## Exercise details
Everything from the line containing "D1: schottky SS14" to the end of the records should be reproduced exactly, and nothing before it.

## Records
= = = =

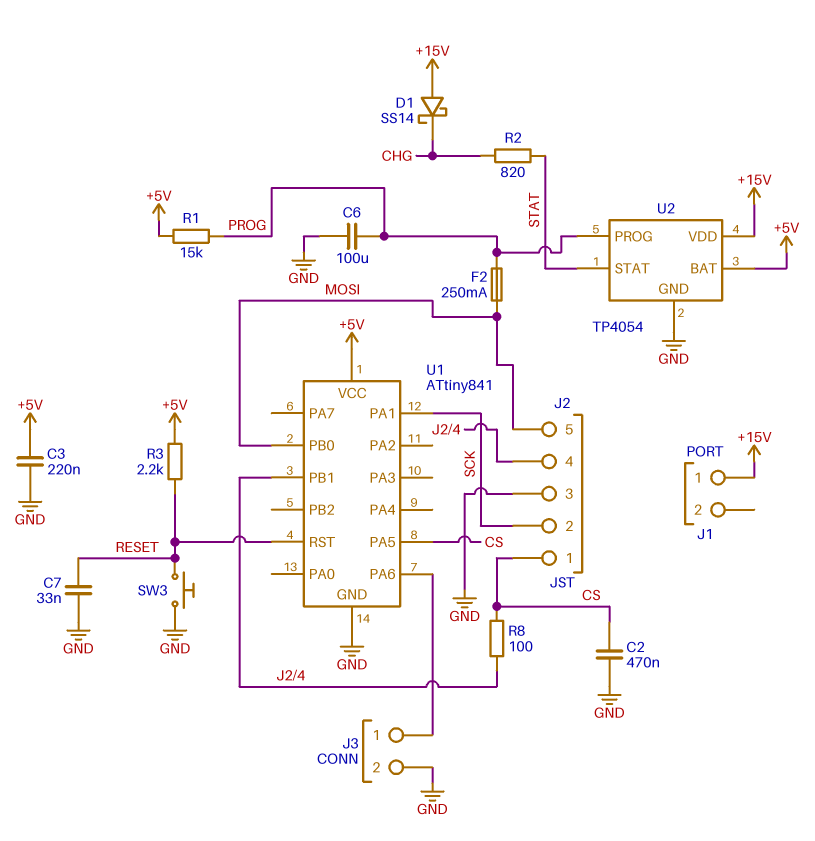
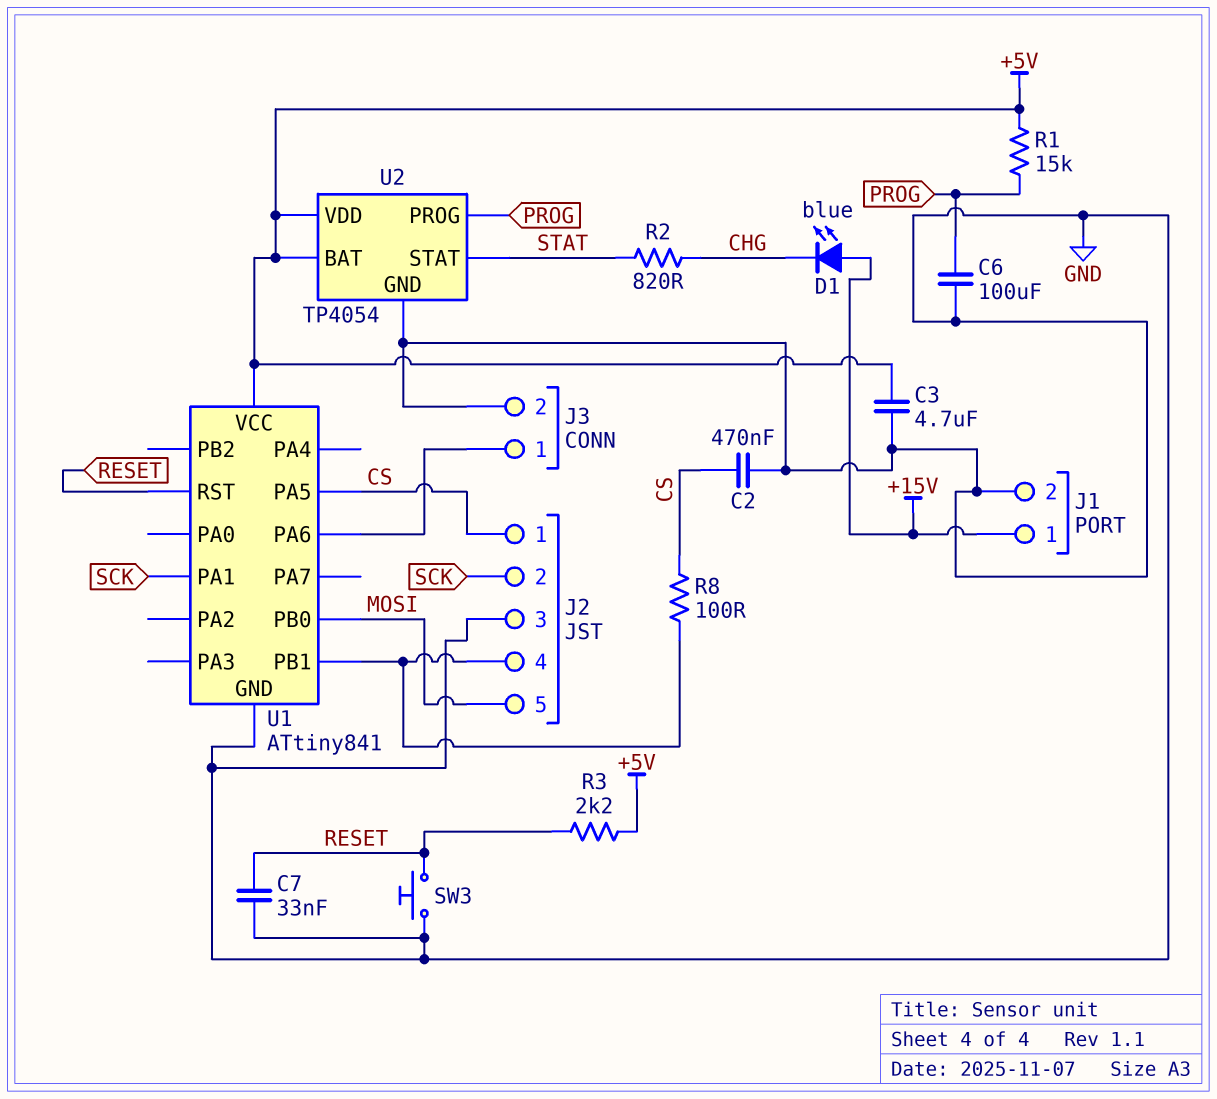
C3: 220nF (+5V, GND) -> 4.7uF (+5V, GND)
D1: schottky SS14 (A +15V, K CHG) -> LED blue (A +15V, K CHG)
F2: 250mA (MOSI, PROG) -> none
J1 pin 2: none -> GND
U2 pin VDD: +15V -> +5V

= = = =

## Your response
D1: schottky SS14 (A +15V, K CHG) -> LED blue (A +15V, K CHG)
F2: 250mA (MOSI, PROG) -> none
J1 pin 2: none -> GND
U2 pin VDD: +15V -> +5V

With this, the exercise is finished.